## Data to process

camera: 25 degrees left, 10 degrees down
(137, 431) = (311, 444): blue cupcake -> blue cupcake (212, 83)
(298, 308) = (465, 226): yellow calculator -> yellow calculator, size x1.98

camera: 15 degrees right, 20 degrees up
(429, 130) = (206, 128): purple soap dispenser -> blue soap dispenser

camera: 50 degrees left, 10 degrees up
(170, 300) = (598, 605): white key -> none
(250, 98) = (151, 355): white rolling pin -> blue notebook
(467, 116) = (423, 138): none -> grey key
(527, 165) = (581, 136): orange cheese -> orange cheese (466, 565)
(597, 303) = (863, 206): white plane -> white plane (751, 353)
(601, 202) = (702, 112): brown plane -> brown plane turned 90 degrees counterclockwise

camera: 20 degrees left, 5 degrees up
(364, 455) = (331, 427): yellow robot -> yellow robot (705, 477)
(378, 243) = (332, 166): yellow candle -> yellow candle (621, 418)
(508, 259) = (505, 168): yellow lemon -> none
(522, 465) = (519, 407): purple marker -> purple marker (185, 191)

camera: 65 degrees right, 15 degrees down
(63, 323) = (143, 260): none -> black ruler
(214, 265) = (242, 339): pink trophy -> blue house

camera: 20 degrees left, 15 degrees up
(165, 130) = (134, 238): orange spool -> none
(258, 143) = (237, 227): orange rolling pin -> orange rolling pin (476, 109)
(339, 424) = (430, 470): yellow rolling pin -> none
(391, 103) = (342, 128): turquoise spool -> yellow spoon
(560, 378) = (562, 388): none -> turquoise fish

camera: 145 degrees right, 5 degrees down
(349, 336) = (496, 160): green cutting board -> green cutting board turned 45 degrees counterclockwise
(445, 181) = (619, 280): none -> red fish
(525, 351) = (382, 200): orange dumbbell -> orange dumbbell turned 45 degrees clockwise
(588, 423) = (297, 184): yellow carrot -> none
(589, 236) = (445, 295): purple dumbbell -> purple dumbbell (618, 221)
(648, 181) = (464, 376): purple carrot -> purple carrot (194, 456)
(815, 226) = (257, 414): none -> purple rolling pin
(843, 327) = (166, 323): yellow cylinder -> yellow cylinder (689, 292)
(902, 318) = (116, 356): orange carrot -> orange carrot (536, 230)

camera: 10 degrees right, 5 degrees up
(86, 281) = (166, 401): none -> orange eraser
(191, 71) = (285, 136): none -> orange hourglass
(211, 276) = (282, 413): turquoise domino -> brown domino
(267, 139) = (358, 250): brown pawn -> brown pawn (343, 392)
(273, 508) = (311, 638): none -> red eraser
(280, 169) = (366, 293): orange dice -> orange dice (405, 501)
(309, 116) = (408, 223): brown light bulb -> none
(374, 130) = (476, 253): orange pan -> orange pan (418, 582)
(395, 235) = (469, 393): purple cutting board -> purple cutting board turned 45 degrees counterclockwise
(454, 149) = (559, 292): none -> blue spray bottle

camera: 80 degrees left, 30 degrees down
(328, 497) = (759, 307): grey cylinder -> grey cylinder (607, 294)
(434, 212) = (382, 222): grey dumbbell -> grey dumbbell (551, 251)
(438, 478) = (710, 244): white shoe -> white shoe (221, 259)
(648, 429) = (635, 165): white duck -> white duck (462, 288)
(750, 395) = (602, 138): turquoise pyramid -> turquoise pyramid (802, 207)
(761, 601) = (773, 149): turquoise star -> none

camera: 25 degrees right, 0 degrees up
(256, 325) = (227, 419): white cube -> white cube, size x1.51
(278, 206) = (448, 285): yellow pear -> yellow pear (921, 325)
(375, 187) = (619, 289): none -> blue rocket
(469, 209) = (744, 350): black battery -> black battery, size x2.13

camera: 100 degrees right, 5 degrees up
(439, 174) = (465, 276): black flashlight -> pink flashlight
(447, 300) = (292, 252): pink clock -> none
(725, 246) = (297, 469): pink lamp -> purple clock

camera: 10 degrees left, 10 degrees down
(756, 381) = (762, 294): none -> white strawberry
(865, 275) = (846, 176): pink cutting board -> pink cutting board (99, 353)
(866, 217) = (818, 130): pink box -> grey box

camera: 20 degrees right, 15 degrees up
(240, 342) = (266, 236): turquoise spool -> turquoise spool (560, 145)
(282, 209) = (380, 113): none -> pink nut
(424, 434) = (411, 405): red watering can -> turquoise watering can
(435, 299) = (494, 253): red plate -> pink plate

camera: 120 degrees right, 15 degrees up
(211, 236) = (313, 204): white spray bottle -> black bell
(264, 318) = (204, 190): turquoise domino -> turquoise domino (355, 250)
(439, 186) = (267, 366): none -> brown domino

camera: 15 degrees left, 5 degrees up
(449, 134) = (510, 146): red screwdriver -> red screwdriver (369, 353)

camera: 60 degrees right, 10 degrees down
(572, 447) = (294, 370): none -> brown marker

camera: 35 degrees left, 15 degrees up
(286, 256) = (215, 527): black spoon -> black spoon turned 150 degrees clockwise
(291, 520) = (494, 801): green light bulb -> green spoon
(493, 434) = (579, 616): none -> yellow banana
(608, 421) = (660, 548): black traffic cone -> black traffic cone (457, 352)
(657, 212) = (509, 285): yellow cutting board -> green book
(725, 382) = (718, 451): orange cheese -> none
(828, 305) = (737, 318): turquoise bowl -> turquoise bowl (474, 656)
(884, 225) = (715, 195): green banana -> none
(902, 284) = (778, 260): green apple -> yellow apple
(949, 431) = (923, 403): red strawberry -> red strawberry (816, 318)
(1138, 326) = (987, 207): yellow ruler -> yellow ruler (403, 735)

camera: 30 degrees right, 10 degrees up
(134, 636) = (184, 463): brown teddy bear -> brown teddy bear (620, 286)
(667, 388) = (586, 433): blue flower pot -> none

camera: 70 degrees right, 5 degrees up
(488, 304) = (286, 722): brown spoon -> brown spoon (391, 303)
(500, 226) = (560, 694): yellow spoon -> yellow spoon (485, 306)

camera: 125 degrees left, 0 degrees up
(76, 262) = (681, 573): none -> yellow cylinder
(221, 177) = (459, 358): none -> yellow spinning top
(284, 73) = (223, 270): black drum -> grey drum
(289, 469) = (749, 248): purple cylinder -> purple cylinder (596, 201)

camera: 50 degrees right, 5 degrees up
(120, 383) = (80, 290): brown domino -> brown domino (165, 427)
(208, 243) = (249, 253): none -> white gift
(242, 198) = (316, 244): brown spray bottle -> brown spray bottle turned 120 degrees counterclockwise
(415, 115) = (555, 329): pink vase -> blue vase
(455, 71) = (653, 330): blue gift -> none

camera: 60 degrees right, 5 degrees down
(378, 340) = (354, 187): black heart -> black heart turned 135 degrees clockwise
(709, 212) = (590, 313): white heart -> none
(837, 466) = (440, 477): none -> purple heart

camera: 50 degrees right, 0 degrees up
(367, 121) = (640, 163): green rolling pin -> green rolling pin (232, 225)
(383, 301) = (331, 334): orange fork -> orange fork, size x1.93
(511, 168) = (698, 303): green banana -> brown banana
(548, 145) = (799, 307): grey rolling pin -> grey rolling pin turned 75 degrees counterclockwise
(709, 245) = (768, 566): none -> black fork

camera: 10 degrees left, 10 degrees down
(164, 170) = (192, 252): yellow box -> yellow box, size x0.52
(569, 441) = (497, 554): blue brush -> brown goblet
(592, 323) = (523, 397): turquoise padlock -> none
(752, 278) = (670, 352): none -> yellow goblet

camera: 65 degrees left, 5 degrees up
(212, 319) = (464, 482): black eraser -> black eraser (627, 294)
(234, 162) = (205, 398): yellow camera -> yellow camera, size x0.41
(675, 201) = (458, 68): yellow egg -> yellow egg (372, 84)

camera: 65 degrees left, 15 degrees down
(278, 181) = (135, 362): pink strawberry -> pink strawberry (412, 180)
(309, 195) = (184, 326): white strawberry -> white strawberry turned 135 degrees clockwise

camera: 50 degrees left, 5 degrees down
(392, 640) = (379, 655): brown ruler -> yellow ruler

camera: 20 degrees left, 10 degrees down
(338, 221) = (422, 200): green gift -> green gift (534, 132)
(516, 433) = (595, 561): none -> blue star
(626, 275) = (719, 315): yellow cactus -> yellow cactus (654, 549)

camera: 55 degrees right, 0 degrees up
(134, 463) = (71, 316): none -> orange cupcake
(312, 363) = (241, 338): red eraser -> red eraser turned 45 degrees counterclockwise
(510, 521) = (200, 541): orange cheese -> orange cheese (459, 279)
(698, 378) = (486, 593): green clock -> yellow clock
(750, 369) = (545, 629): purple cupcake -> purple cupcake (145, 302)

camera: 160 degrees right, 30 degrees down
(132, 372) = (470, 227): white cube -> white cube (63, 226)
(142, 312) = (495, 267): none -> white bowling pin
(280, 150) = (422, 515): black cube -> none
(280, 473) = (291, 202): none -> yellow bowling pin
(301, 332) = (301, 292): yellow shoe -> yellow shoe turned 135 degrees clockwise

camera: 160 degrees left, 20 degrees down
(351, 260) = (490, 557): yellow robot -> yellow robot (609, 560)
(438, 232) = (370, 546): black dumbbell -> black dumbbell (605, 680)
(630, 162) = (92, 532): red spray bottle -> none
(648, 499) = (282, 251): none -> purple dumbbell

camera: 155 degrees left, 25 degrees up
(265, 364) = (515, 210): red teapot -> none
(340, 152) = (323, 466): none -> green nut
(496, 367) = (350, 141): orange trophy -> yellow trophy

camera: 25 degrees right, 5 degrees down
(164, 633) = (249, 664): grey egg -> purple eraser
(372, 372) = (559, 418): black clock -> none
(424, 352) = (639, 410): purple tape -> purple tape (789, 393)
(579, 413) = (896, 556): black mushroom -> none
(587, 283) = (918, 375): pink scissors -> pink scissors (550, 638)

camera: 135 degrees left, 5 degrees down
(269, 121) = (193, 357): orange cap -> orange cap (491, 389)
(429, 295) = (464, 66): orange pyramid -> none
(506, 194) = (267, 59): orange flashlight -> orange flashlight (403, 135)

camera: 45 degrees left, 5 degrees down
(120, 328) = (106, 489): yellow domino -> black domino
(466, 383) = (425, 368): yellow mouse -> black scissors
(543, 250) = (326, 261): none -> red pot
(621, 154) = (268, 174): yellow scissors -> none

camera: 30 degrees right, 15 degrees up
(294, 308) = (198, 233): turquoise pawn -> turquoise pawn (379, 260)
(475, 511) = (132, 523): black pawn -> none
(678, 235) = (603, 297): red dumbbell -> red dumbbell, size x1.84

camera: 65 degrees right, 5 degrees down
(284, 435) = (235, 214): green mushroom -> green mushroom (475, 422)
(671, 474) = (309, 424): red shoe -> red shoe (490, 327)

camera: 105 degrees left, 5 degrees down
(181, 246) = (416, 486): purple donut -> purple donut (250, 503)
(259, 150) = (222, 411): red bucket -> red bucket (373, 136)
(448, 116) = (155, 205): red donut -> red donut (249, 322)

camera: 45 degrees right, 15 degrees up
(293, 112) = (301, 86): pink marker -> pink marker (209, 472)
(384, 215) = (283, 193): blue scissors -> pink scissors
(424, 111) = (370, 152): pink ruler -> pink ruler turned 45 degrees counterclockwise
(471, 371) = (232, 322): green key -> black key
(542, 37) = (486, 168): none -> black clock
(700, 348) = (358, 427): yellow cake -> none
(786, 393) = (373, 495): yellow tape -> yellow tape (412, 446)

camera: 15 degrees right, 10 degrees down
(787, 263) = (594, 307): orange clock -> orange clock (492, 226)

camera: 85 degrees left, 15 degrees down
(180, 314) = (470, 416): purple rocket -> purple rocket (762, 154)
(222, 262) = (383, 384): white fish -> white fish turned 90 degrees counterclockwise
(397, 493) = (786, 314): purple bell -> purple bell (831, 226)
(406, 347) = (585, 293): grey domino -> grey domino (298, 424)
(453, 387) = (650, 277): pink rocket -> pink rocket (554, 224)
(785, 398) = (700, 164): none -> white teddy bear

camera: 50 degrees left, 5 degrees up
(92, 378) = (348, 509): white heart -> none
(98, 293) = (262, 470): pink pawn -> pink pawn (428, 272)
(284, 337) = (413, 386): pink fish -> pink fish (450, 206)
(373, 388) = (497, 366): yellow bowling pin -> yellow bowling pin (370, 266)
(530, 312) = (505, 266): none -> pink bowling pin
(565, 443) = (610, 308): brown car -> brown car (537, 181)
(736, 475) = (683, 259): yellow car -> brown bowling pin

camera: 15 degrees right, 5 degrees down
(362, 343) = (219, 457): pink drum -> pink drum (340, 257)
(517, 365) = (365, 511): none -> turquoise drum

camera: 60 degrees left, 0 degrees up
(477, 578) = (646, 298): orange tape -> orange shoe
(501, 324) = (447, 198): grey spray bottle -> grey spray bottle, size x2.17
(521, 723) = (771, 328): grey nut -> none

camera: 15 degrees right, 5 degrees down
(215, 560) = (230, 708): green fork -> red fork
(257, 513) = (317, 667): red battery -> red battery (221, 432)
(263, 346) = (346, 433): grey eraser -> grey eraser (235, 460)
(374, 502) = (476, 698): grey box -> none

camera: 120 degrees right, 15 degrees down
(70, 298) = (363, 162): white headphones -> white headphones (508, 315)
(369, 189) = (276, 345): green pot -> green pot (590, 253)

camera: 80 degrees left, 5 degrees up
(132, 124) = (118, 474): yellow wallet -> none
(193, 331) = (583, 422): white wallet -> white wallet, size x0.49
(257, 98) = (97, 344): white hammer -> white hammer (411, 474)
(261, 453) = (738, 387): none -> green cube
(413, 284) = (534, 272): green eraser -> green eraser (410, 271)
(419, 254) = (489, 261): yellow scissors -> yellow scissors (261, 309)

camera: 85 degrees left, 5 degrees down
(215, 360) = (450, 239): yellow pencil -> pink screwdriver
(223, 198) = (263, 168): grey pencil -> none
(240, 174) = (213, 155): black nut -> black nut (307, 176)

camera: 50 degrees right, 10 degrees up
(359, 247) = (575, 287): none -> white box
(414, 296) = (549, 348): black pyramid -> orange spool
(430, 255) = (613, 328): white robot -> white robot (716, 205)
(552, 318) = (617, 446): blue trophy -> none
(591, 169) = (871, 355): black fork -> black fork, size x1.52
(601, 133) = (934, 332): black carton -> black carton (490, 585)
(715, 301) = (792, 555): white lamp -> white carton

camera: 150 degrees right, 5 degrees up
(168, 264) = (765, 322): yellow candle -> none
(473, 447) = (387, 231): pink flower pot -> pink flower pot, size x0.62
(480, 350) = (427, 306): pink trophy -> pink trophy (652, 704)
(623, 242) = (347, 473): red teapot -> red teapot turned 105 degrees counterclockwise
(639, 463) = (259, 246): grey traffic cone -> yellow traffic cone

## What needs to be done
Using the records above, restate word for word the lines from the one with "(439, 186) = (267, 366): none -> brown domino" through the one with "(493, 434) = (579, 616): none", both included.

## Answer for this exercise
(439, 186) = (267, 366): none -> brown domino

camera: 15 degrees left, 5 degrees up
(449, 134) = (510, 146): red screwdriver -> red screwdriver (369, 353)

camera: 60 degrees right, 10 degrees down
(572, 447) = (294, 370): none -> brown marker

camera: 35 degrees left, 15 degrees up
(286, 256) = (215, 527): black spoon -> black spoon turned 150 degrees clockwise
(291, 520) = (494, 801): green light bulb -> green spoon
(493, 434) = (579, 616): none -> yellow banana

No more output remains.